→ **Requirement**
Go to the line holding "SD2 pin MISO: A8 -> C14" in the entries below and write out exactly every line down to and including the line holding "SOIL pin AO: C15 -> B1".

→ **Working data**
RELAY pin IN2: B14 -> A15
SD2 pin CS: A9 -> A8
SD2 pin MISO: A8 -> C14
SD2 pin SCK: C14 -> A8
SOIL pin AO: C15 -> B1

--

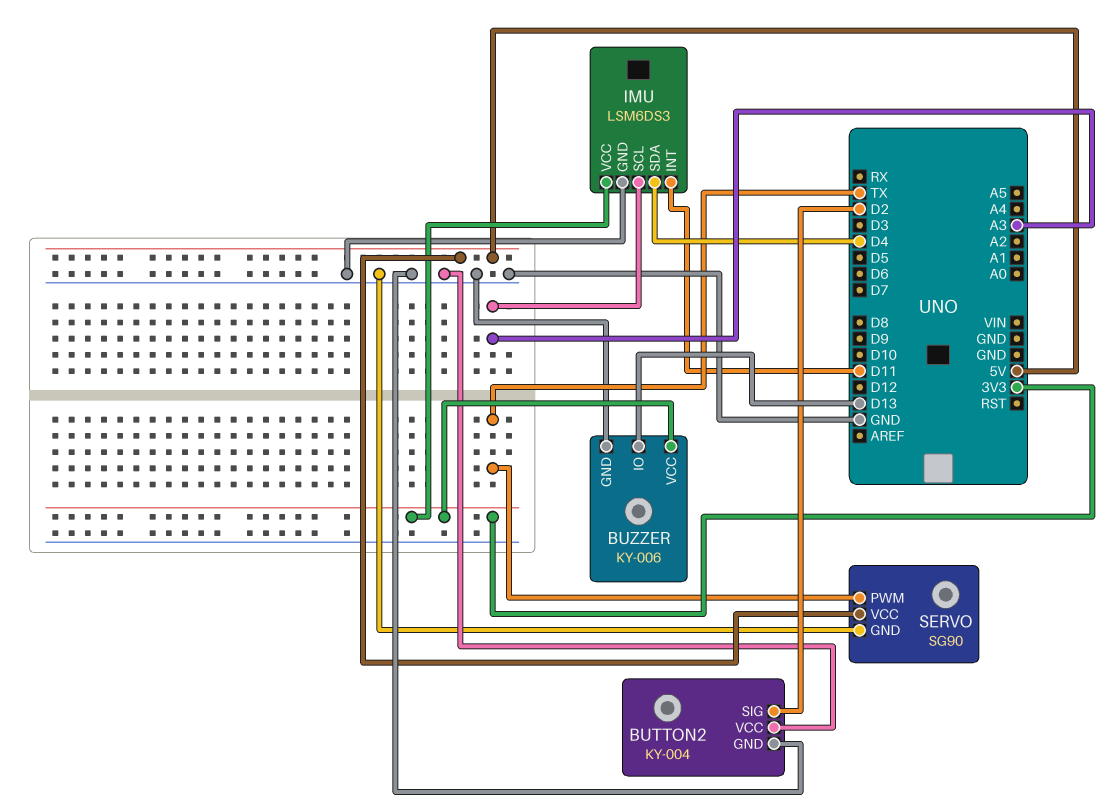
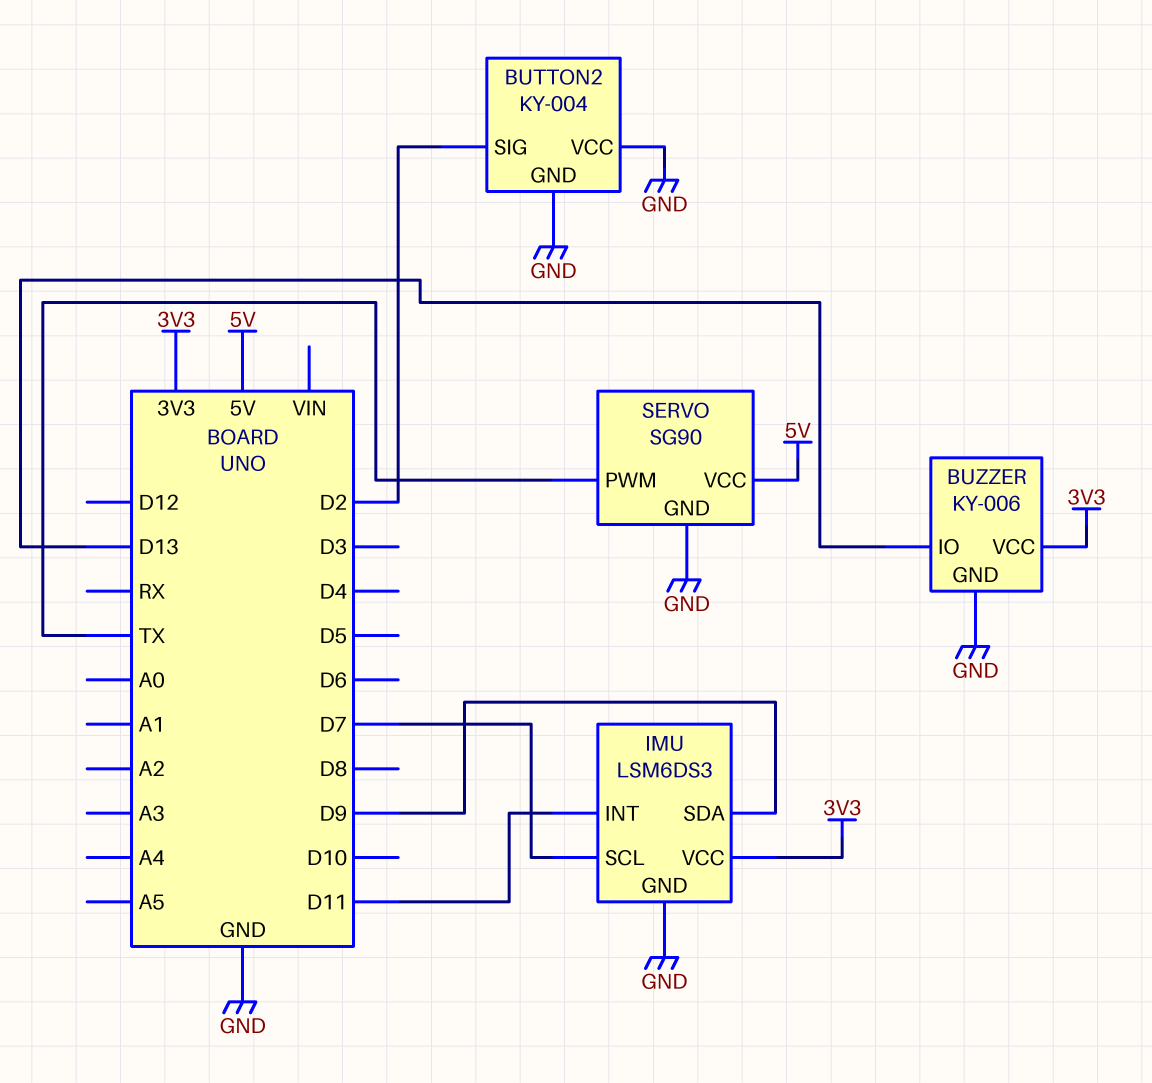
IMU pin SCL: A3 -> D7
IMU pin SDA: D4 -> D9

→ **Completed task**
SD2 pin MISO: A8 -> C14
SD2 pin SCK: C14 -> A8
SOIL pin AO: C15 -> B1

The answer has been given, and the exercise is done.